TASK TO COMPLETE:
Among the entries below, find the line with "U14: buffer (in", then quote it and each following line up to and including the line with "U30: buffer (in", and nothing else.

INFORMATION PROVIDED Block Start

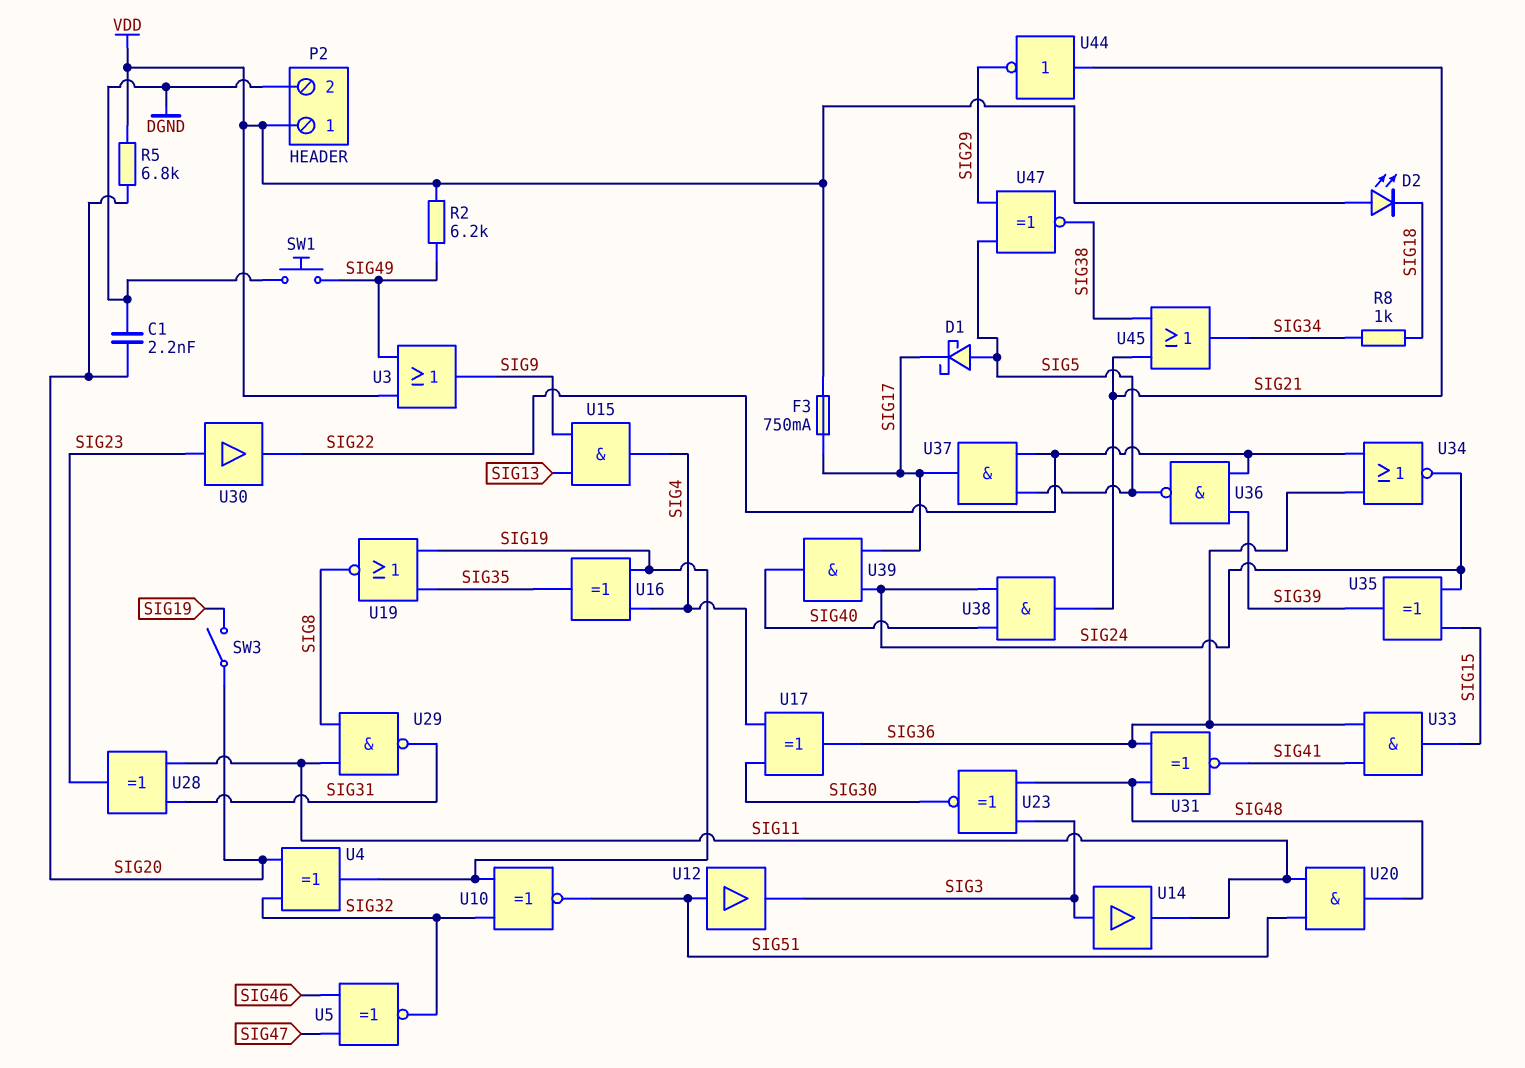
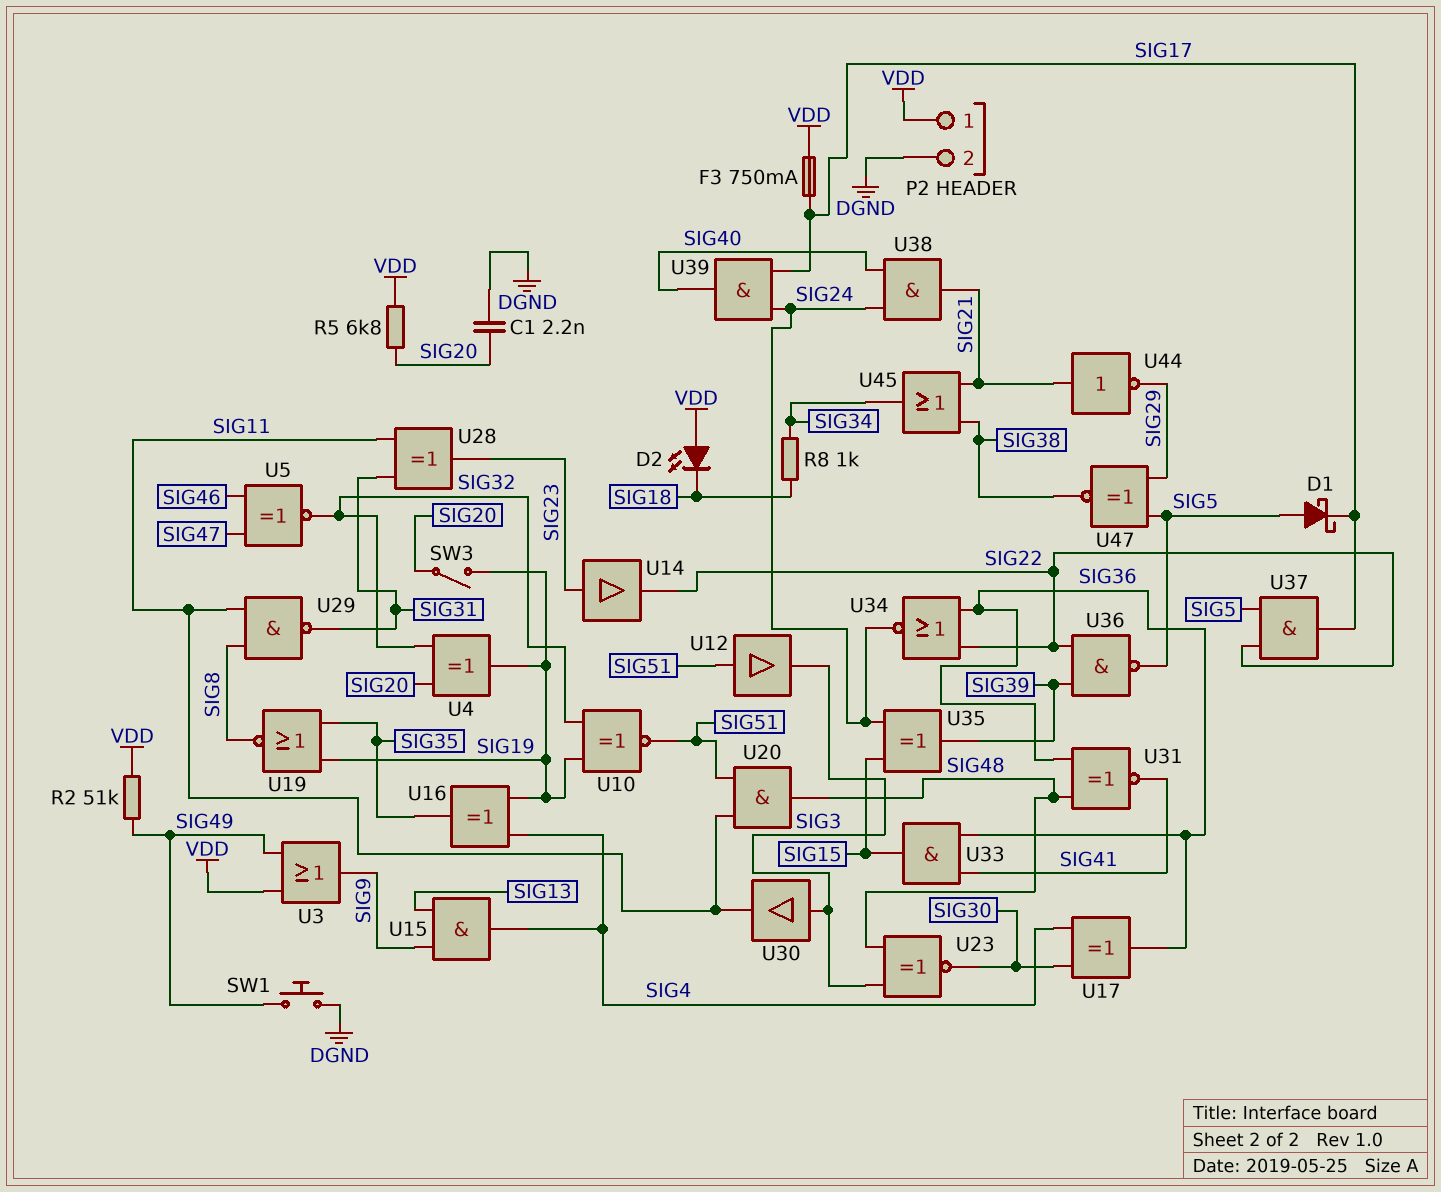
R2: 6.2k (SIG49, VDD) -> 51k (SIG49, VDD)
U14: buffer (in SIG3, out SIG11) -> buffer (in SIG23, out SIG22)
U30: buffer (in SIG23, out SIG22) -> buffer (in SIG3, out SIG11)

INFORMATION PROVIDED Block End
INFORMATION PROVIDED Block Start

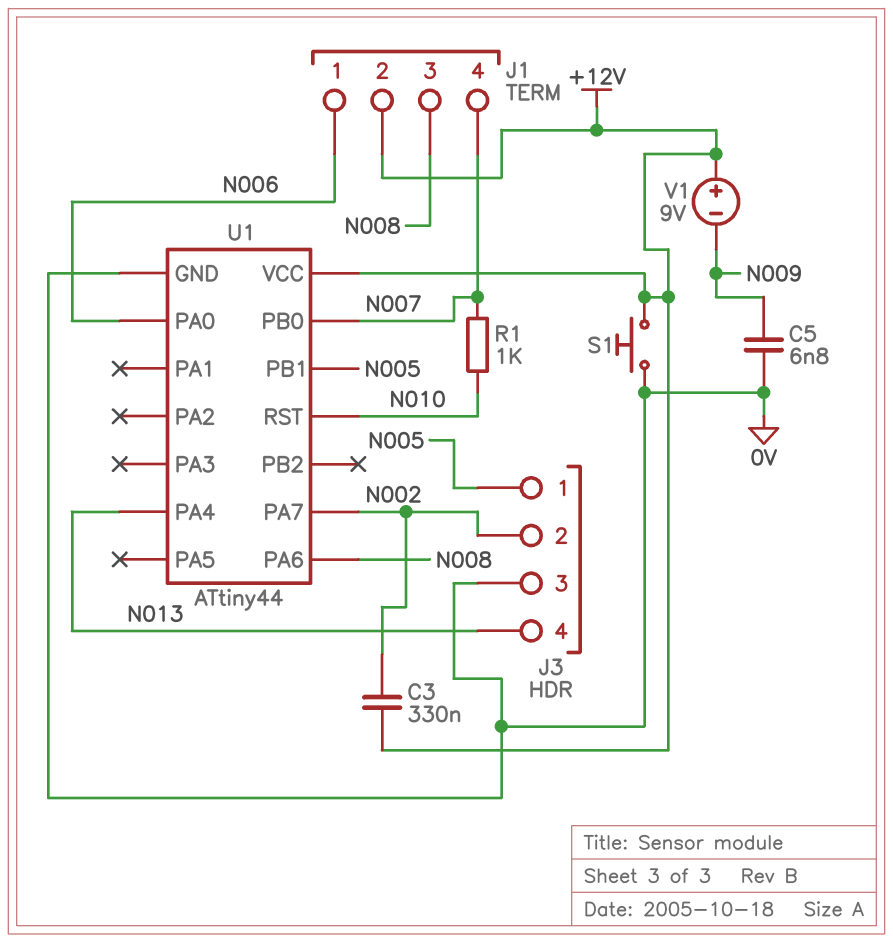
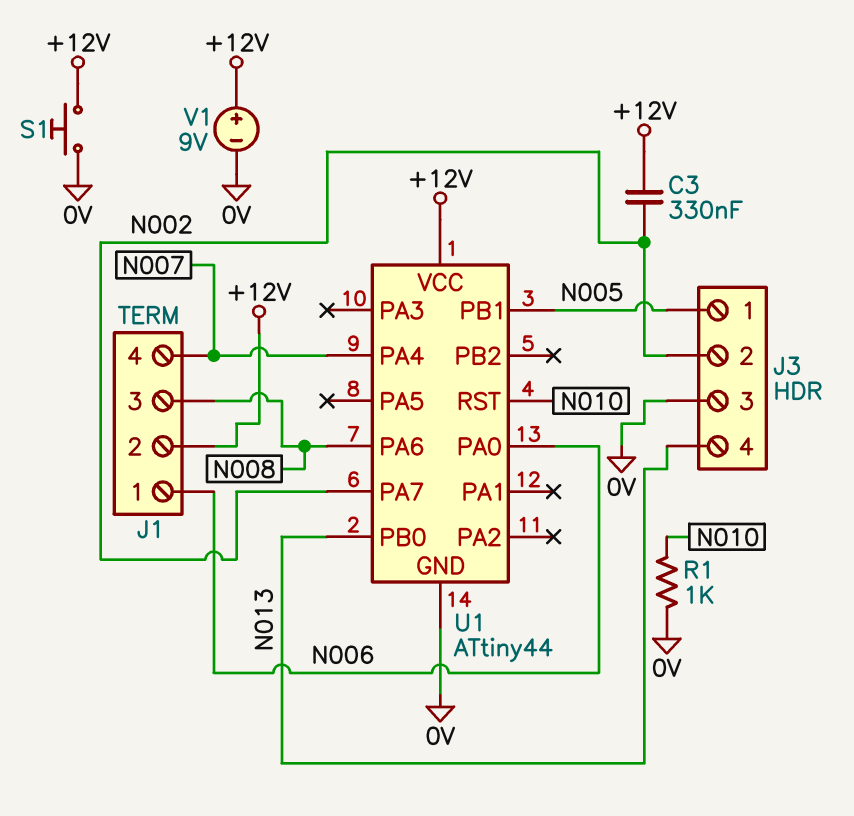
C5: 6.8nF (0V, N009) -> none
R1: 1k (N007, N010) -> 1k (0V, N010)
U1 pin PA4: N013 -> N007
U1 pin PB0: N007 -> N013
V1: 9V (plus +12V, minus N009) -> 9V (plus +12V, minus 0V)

INFORMATION PROVIDED Block End

YOUR SOLUTION:
U14: buffer (in SIG3, out SIG11) -> buffer (in SIG23, out SIG22)
U30: buffer (in SIG23, out SIG22) -> buffer (in SIG3, out SIG11)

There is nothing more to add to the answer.